- **EXERCISE PROMPT**: What you return should be the lines from the one with "yellow cake [372,565,449,642]" through the one with "grey glue stick [492,269,513,304]" in the data below, reproduced exactly with both ends, and no pictures at all.

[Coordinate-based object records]

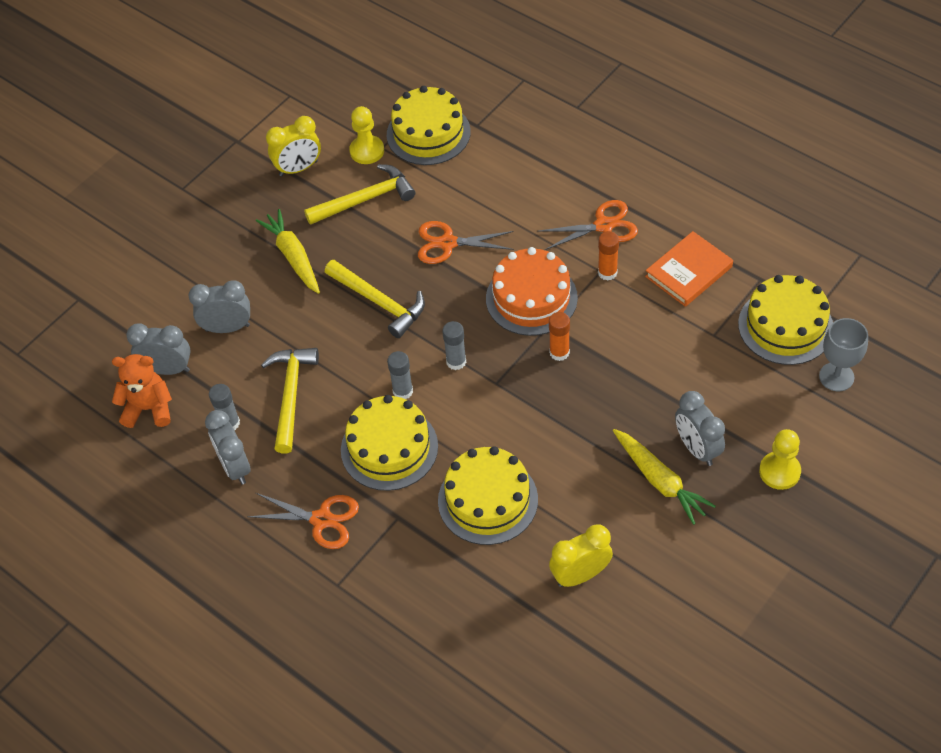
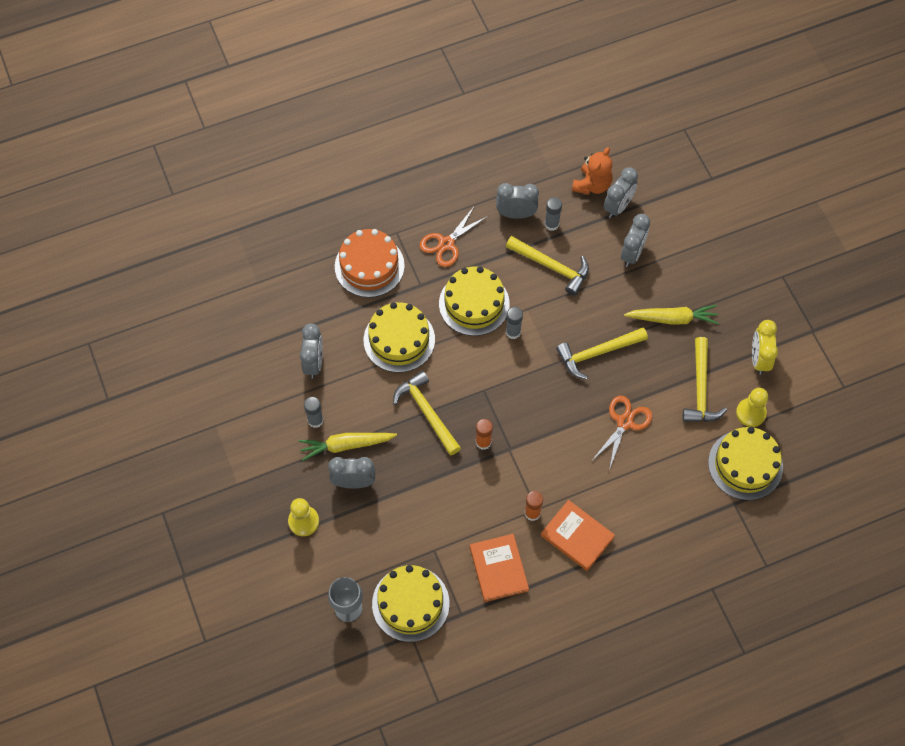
camera: 115 degrees right, 10 degrees up
grey glue stick [442,321,466,370] -> grey glue stick moved to [304,397,324,428]
orange cake [486,247,578,336] -> orange cake moved to [335,229,405,297]
orange scissors [537,200,638,250] -> orange book [541,500,615,571]
yellow clock [549,524,613,587] -> grey clock [300,323,323,379]
none -> yellow hammer [393,371,461,455]

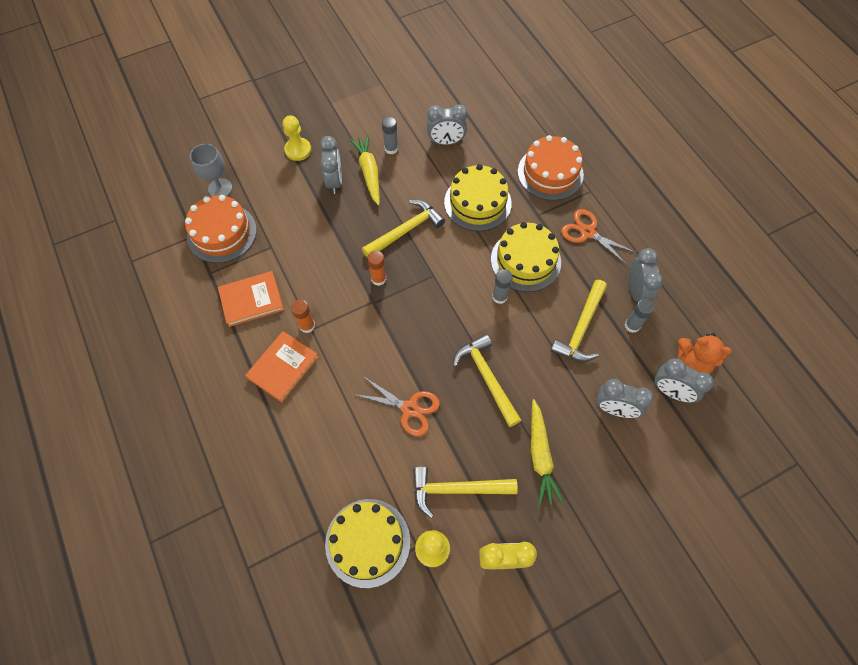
camera: 85 degrees right, 0 degrees up
yellow cake [372,565,449,642] -> orange cake [185,195,257,263]

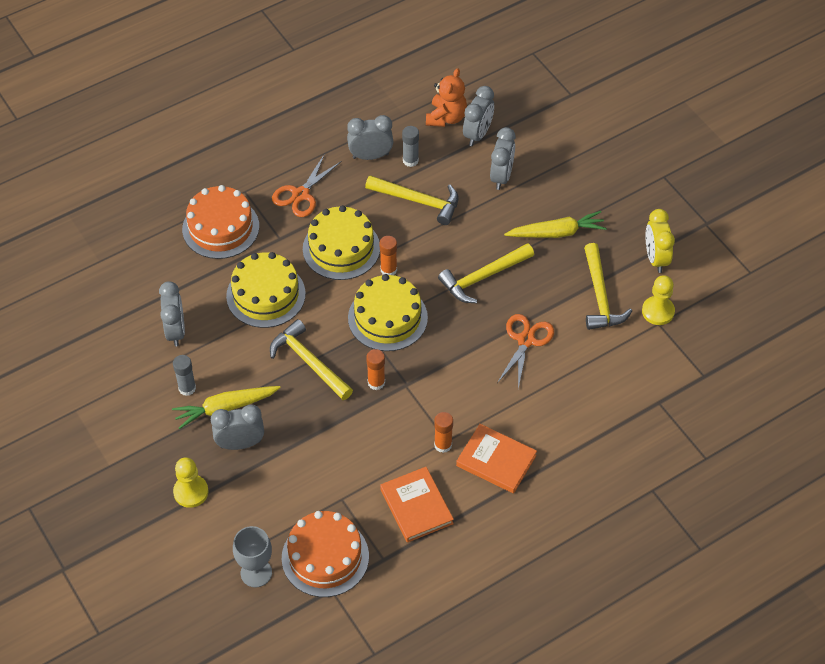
camera: 95 degrees left, 10 degrees down
yellow cake [325,499,410,588] -> yellow cake moved to [348,274,428,351]
grey glue stick [492,269,513,304] -> orange glue stick [380,236,397,275]

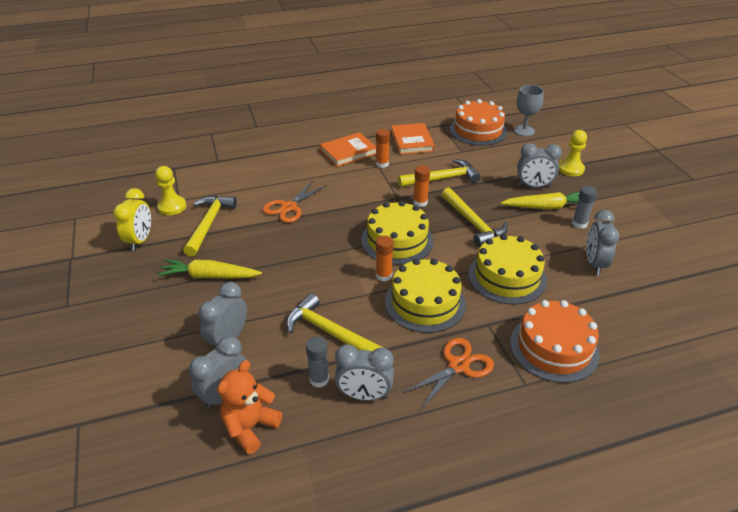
camera: 165 degrees left, 15 degrees down
yellow hammer [438,243,534,303] -> yellow hammer moved to [398,159,481,187]
orange book [456,424,537,493] -> orange book turned 75 degrees counterclockwise [320,132,376,167]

- **RESULT OF THE TASK**:
yellow cake [372,565,449,642] -> orange cake [185,195,257,263]

camera: 95 degrees left, 10 degrees down
yellow cake [325,499,410,588] -> yellow cake moved to [348,274,428,351]
grey glue stick [492,269,513,304] -> orange glue stick [380,236,397,275]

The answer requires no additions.